_WHAT IS NEEDED_.
Please keep the images out and set down the data exactly as given.

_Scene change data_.
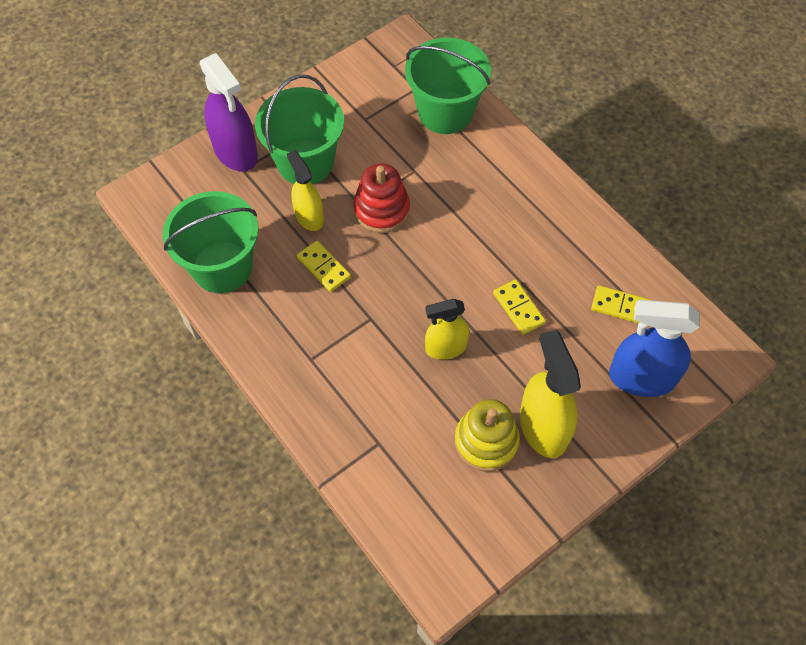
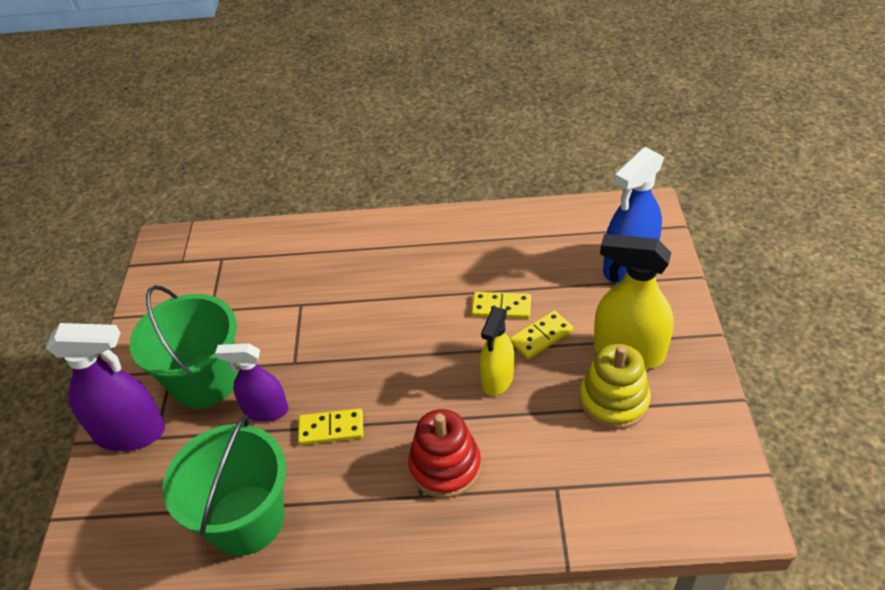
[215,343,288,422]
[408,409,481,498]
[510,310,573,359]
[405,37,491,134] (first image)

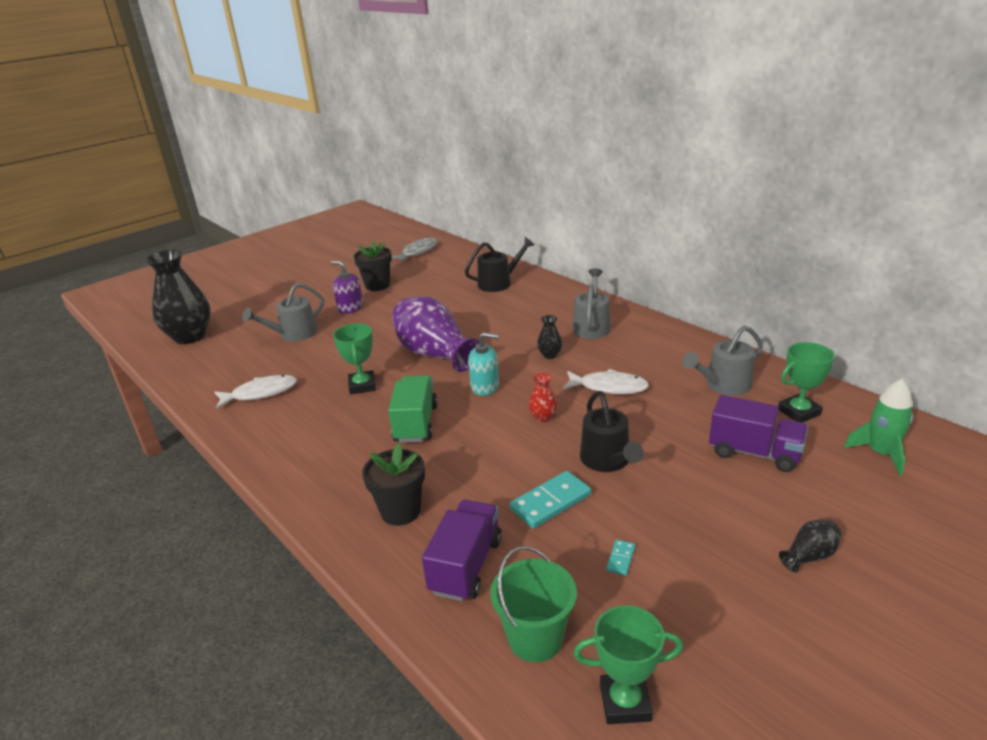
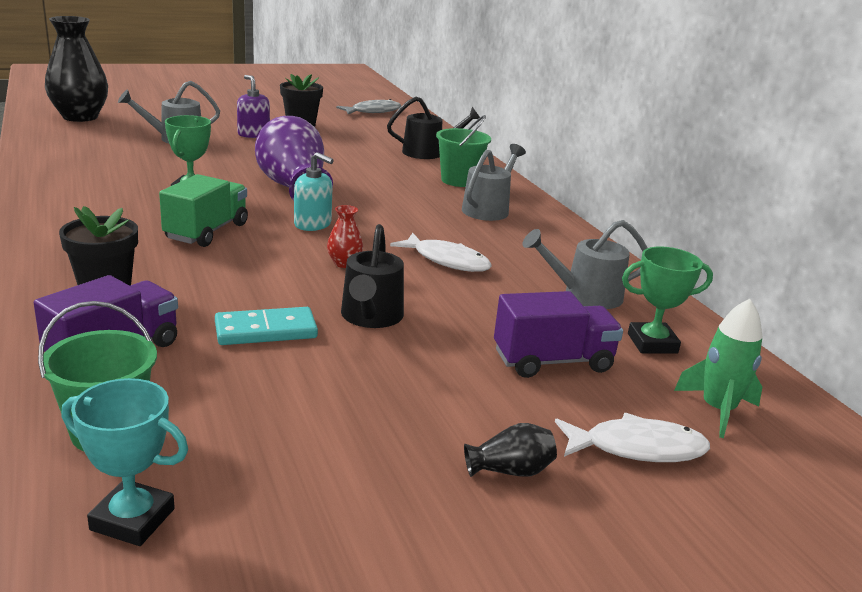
[61,378,188,546]
[436,115,491,187]
[494,291,623,378]
[555,413,710,462]
[537,315,563,359] (first image)
[606,540,635,576] (first image)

_SOLUTION FOR THIS TASK_.
[215,343,288,422]
[408,409,481,498]
[510,310,573,359]
[405,37,491,134] (first image)

[61,378,188,546]
[436,115,491,187]
[494,291,623,378]
[555,413,710,462]
[537,315,563,359] (first image)
[606,540,635,576] (first image)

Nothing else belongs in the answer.